Work item: The expected output is exactly the lines below, starting at the line with "pink ellipse: (232, 143) -> (204, 150), moved" and ending at the line with "blue triangle: (686, 425)", both included; no other line belongs in it.

Collection entries:
# # #

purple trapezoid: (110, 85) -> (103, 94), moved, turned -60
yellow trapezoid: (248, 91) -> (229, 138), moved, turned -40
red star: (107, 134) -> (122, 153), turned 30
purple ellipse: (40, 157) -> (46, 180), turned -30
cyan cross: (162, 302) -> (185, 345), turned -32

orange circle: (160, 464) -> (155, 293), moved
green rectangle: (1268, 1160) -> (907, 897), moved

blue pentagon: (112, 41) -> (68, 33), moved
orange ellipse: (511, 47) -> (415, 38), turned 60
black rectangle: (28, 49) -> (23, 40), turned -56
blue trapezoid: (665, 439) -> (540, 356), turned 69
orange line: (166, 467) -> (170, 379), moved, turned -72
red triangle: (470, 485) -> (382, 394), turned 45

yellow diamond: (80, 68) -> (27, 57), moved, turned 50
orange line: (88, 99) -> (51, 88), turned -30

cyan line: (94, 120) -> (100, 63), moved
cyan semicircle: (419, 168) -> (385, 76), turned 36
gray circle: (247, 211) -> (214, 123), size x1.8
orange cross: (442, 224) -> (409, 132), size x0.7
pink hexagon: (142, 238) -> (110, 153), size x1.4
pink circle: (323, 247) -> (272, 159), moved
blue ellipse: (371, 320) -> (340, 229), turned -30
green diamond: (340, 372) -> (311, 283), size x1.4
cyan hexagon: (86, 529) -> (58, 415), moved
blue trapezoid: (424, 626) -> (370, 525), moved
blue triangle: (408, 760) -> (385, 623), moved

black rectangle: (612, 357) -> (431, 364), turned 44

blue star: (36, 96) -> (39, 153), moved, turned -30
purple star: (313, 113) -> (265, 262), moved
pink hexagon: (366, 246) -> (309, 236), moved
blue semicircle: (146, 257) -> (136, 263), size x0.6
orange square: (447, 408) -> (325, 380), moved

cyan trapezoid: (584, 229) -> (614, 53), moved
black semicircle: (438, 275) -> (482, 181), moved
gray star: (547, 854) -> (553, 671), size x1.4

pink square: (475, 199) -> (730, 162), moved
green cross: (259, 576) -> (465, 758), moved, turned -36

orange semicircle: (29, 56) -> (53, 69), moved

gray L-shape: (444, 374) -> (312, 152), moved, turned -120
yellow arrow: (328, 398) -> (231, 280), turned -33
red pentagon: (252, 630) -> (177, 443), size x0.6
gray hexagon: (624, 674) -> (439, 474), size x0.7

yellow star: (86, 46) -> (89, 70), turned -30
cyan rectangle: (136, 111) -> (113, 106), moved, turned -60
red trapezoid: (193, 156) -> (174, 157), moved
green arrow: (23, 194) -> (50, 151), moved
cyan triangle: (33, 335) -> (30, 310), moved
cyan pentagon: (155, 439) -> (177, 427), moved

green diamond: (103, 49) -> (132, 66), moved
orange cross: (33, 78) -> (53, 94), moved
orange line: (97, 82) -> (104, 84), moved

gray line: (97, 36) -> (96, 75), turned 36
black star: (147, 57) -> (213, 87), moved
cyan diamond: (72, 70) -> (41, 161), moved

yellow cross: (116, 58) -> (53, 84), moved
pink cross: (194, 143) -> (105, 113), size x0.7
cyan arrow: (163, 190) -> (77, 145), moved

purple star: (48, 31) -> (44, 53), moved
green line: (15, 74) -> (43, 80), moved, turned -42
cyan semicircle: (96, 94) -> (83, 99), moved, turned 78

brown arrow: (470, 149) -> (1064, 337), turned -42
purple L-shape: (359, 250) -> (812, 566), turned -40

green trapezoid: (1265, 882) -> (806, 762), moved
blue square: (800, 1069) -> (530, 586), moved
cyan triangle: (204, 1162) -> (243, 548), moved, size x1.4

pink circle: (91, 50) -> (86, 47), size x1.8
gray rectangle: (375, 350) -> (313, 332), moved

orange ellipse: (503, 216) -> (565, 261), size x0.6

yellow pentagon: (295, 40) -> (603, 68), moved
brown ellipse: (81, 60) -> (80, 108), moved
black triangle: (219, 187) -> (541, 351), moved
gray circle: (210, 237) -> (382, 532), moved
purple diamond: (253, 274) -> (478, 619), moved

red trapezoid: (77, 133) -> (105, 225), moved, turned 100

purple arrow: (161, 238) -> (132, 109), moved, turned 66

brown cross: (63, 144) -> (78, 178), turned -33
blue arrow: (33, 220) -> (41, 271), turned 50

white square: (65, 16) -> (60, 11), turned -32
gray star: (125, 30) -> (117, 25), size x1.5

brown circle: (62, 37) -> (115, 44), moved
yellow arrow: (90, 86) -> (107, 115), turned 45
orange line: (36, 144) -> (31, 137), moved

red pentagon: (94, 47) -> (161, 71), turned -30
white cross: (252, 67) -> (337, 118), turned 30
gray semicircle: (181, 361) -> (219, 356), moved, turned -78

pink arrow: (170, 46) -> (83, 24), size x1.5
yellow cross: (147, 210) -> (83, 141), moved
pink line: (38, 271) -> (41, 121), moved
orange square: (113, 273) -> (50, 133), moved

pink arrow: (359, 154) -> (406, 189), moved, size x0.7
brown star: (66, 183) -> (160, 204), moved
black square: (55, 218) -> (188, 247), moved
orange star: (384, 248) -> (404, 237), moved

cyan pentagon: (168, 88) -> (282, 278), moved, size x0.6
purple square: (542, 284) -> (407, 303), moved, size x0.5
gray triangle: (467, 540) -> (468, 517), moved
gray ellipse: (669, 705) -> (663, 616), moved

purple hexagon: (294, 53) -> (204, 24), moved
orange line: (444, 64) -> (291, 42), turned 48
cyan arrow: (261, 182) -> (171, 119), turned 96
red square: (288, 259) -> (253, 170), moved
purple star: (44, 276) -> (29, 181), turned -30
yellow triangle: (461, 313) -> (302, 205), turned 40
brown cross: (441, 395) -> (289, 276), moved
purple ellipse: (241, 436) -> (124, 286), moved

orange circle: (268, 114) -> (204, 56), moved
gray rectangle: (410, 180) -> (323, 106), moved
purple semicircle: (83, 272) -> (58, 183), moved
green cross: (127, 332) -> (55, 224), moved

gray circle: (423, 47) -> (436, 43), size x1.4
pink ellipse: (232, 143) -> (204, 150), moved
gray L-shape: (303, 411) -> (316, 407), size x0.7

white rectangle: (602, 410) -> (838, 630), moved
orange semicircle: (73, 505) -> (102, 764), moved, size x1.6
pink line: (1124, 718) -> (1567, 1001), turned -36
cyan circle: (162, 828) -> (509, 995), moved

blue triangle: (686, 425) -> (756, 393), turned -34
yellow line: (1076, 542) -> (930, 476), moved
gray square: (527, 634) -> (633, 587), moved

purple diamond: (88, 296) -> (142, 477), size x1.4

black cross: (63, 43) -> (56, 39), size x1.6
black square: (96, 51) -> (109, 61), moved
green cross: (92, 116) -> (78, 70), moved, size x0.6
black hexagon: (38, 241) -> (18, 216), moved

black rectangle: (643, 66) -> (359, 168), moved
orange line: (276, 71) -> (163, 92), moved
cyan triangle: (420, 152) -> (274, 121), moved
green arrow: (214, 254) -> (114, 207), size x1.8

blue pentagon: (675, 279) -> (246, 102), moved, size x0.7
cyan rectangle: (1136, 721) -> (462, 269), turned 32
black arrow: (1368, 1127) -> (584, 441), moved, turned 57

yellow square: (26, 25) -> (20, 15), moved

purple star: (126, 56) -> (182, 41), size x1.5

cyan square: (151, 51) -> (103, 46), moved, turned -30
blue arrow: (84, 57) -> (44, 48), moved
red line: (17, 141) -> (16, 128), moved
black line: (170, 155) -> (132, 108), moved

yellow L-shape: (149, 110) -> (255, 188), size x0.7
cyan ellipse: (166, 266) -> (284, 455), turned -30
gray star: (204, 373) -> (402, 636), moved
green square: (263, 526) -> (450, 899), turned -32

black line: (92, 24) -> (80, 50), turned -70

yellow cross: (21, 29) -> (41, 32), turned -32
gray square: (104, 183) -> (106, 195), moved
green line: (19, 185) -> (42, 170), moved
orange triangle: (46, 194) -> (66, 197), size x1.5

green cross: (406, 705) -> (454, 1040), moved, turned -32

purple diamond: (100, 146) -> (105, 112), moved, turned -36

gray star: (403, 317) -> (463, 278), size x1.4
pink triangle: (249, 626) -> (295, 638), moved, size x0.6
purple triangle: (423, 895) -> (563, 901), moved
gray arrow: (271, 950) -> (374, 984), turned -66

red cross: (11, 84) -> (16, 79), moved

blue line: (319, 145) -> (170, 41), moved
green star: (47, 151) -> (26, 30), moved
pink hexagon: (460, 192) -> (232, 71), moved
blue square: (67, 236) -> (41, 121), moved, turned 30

# # #

Solution to this task:
pink ellipse: (232, 143) -> (204, 150), moved
gray L-shape: (303, 411) -> (316, 407), size x0.7

white rectangle: (602, 410) -> (838, 630), moved
orange semicircle: (73, 505) -> (102, 764), moved, size x1.6
pink line: (1124, 718) -> (1567, 1001), turned -36
cyan circle: (162, 828) -> (509, 995), moved

blue triangle: (686, 425) -> (756, 393), turned -34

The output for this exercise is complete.